→ Data extracts
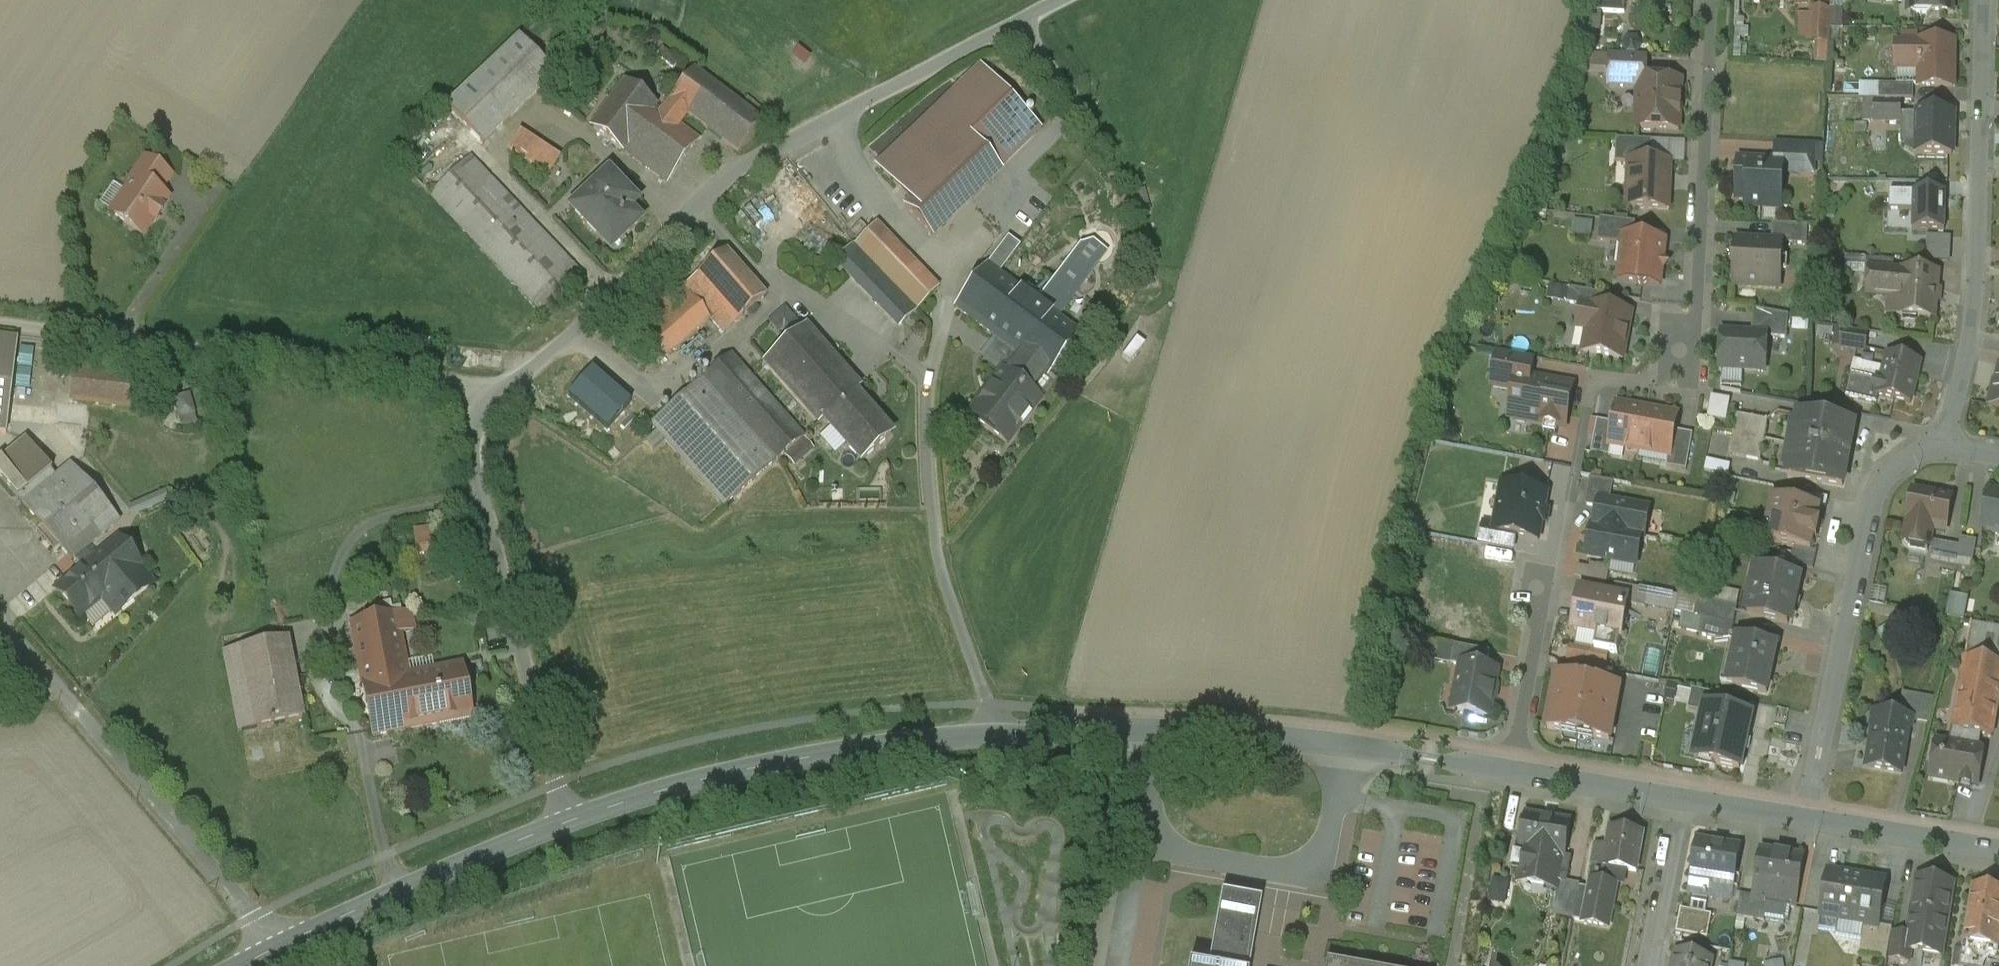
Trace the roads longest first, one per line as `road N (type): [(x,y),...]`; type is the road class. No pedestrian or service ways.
road 1 (tertiary): [(1513,773),(1245,735),(998,734),(763,767),(564,824)]
road 2 (unclassified): [(1063,0),(750,162),(711,191),(539,363),(499,389)]
road 3 (unclassified): [(499,389),(0,324)]
road 4 (unclassified): [(499,389),(474,426),(475,466),(564,824)]
road 5 (residential): [(1945,448),(1978,251),(1984,0)]
road 6 (residential): [(1805,820),(1882,480),(1911,455),(1945,448)]
road 7 (residential): [(1714,0),(1685,382)]
road 8 (tertiary): [(564,824),(393,892),(241,965)]
road 9 (residential): [(1513,773),(1576,472)]
road 10 (tertiary): [(1998,851),(1805,820)]
road 11 (tertiary): [(1681,800),(1513,773)]
road 12 (residential): [(1681,800),(1649,965)]
road 13 (tertiary): [(1805,820),(1681,800)]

→ Problem statement
Would you print all the entries again exactly, minus any pictures?

→ Response
Trace the roads longest first, one per line as `road N (type): [(x,y),...]`; type is the road class. No pedestrian or service ways.
road 1 (tertiary): [(1513,773),(1245,735),(998,734),(763,767),(564,824)]
road 2 (unclassified): [(1063,0),(750,162),(711,191),(539,363),(499,389)]
road 3 (unclassified): [(499,389),(0,324)]
road 4 (unclassified): [(499,389),(474,426),(475,466),(564,824)]
road 5 (residential): [(1945,448),(1978,251),(1984,0)]
road 6 (residential): [(1805,820),(1882,480),(1911,455),(1945,448)]
road 7 (residential): [(1714,0),(1685,382)]
road 8 (tertiary): [(564,824),(393,892),(241,965)]
road 9 (residential): [(1513,773),(1576,472)]
road 10 (tertiary): [(1998,851),(1805,820)]
road 11 (tertiary): [(1681,800),(1513,773)]
road 12 (residential): [(1681,800),(1649,965)]
road 13 (tertiary): [(1805,820),(1681,800)]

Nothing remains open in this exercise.